DATASET EXCERPTS:
+++++

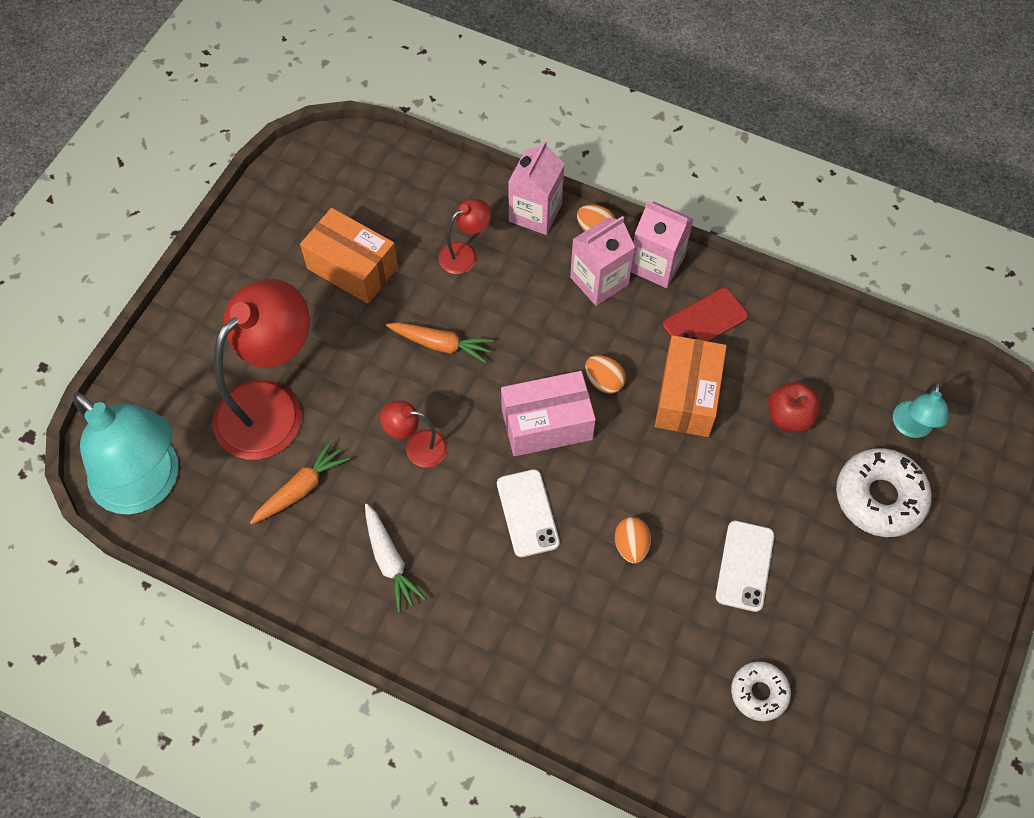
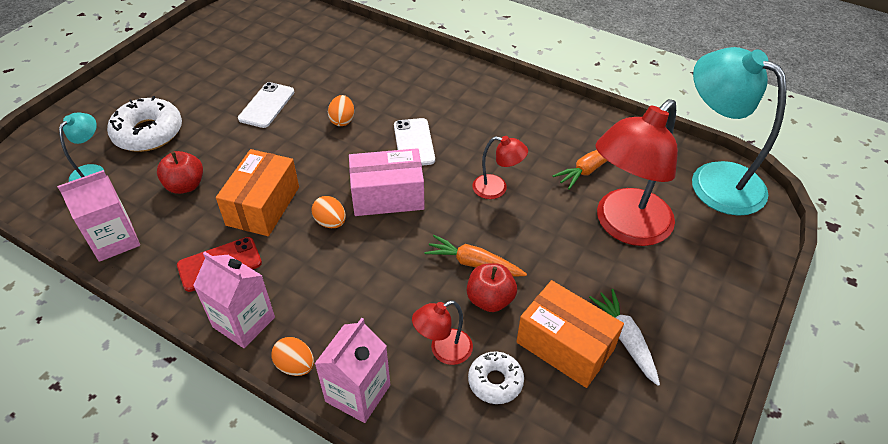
camera: 175 degrees left, 15 degrees down
(390, 561) = (517, 124): white carrot -> white carrot (625, 339)
(423, 306) = (490, 299): none -> red apple
(599, 281) = (308, 310): pink carton -> pink carton (115, 240)
(759, 693) = (286, 52): white donut -> white donut (495, 381)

+++++

When you retype the records, keep every word exactly as written and exclude the pictures.

FINISHED EXERCISE:
camera: 175 degrees left, 15 degrees down
(390, 561) = (517, 124): white carrot -> white carrot (625, 339)
(423, 306) = (490, 299): none -> red apple
(599, 281) = (308, 310): pink carton -> pink carton (115, 240)
(759, 693) = (286, 52): white donut -> white donut (495, 381)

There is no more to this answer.